### Aim of the exercise
Reproduce, from the lines below, exactly the stretch that begins at the line containing "(275, 398) = (387, 504): none -> white goblet" and ends at the line containing "(488, 80) = (121, 192): brown boat -> none", both included.

### Supplied records
☆ ☆ ☆ ☆ ☆ ☆ ☆

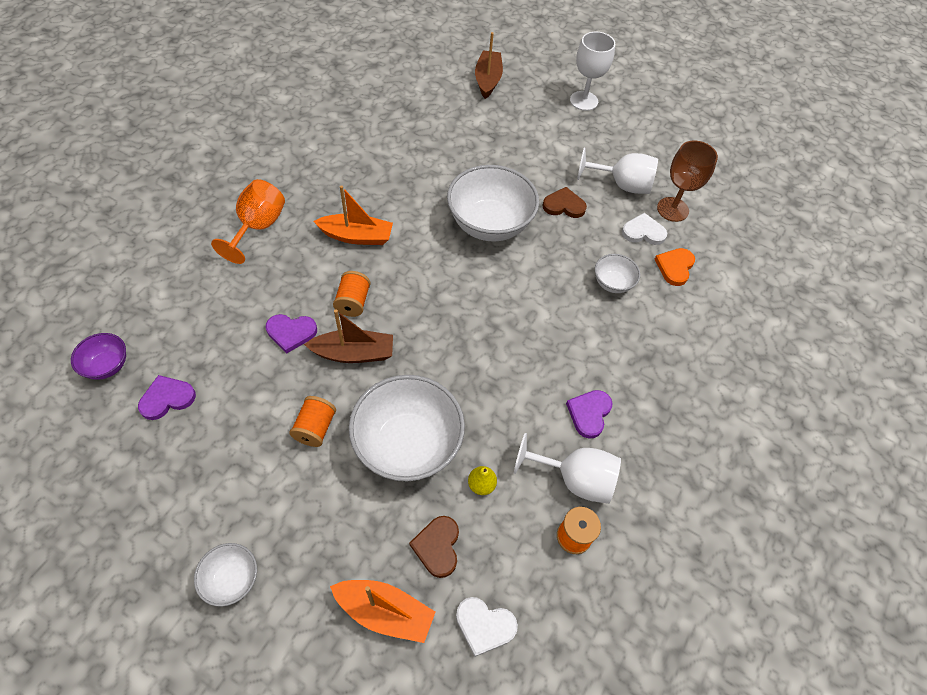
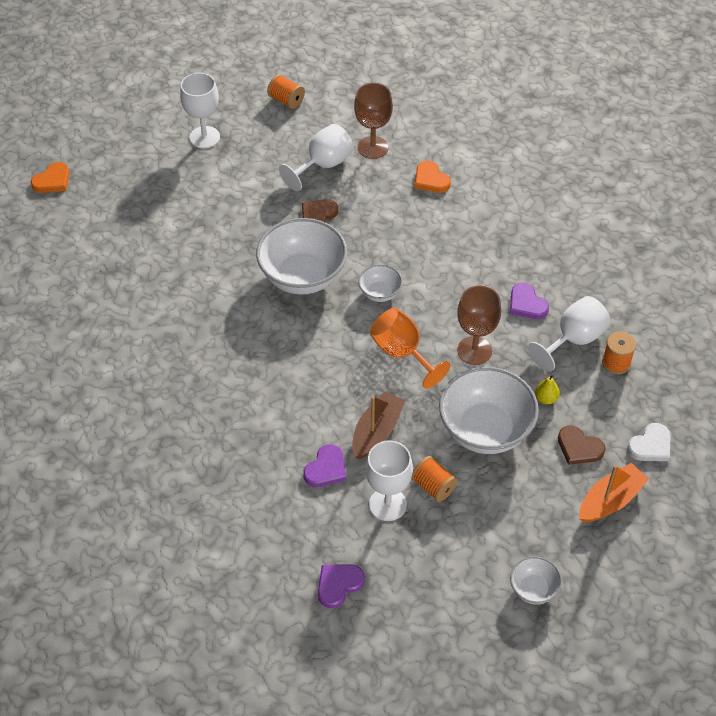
camera: 55 degrees left, 5 degrees down
(107, 365) = (272, 622): purple bowl -> none
(167, 398) = (338, 585): purple heart -> purple heart turned 45 degrees clockwise
(258, 227) = (183, 450): orange goblet -> orange goblet (402, 353)
(275, 398) = (387, 504): none -> white goblet
(353, 302) = (322, 411): orange spool -> orange spool (286, 100)
(356, 236) = (249, 378): orange boat -> none
(468, 41) = (52, 180): none -> orange heart
(488, 80) = (121, 192): brown boat -> none
(499, 392) = (474, 350): none -> brown goblet
(612, 283) = (420, 227): white bowl -> white bowl (380, 293)
(643, 232) = (382, 179): white heart -> none

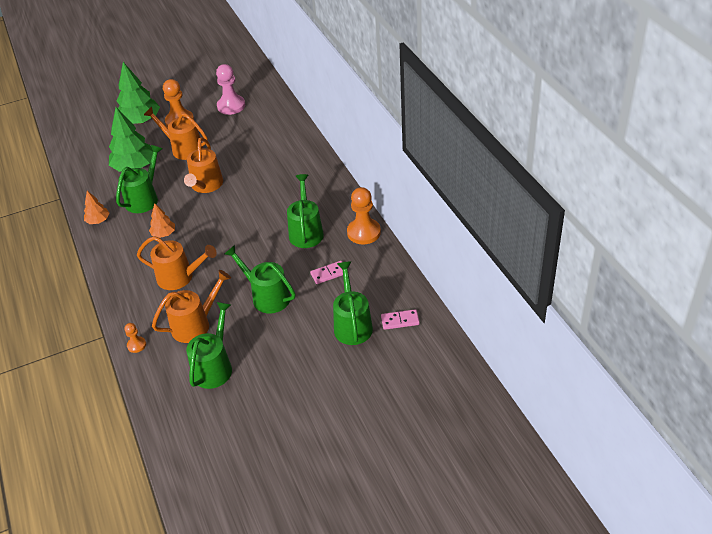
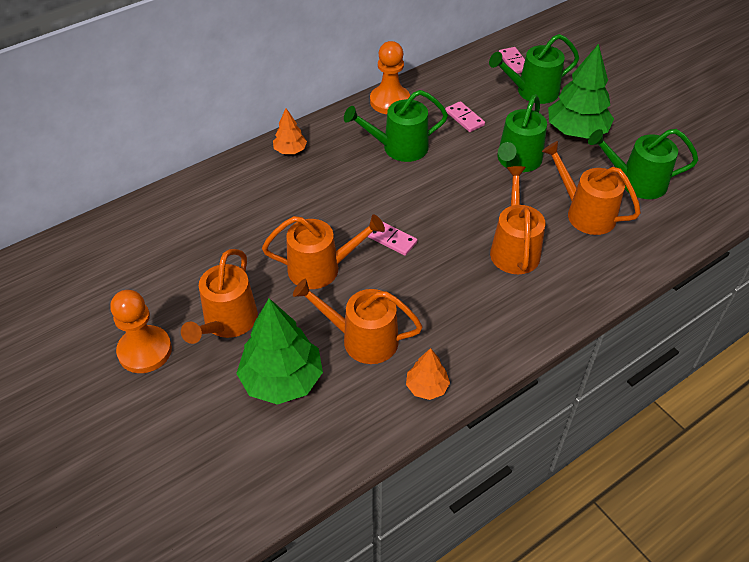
camera: 105 degrees left, 5 degrees up
(136, 345) = (640, 260): orange pawn -> none
(140, 121) = (139, 416): green tree -> green tree (576, 131)
(144, 199) = (362, 339): green watering can -> orange watering can
(163, 234) = (436, 290): orange tree -> orange tree (290, 150)
(215, 218) = (392, 240): none -> pink domino
(231, 106) = (105, 287): pink pawn -> none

☆ ☆ ☆ ☆ ☆ ☆ ☆

### Answer to the problem
(275, 398) = (387, 504): none -> white goblet
(353, 302) = (322, 411): orange spool -> orange spool (286, 100)
(356, 236) = (249, 378): orange boat -> none
(468, 41) = (52, 180): none -> orange heart
(488, 80) = (121, 192): brown boat -> none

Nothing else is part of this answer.